Start of Information given
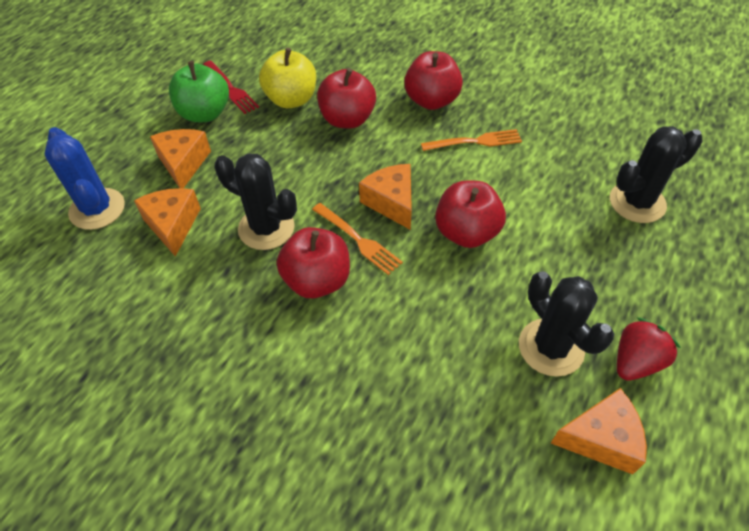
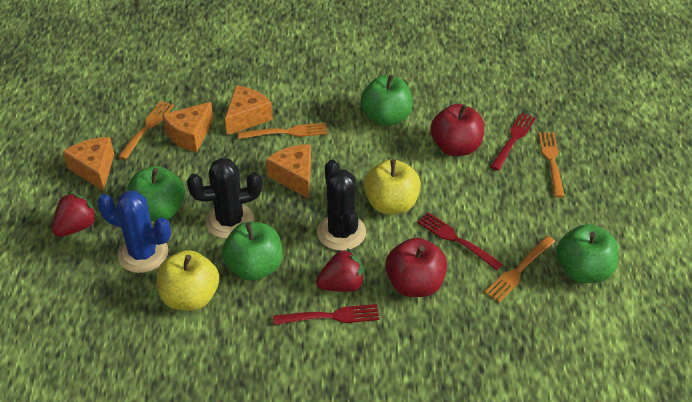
black cactus: 3 -> 2
green apple: 1 -> 4
orange fork: 2 -> 4
red apple: 4 -> 2
red fork: 1 -> 3
red strawberry: 1 -> 2
yellow apple: 1 -> 2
End of Information given
### What you have to do
Print out each record exactly as shown, but keep the pictures out.

### Answer to this exercise
black cactus: 3 -> 2
green apple: 1 -> 4
orange fork: 2 -> 4
red apple: 4 -> 2
red fork: 1 -> 3
red strawberry: 1 -> 2
yellow apple: 1 -> 2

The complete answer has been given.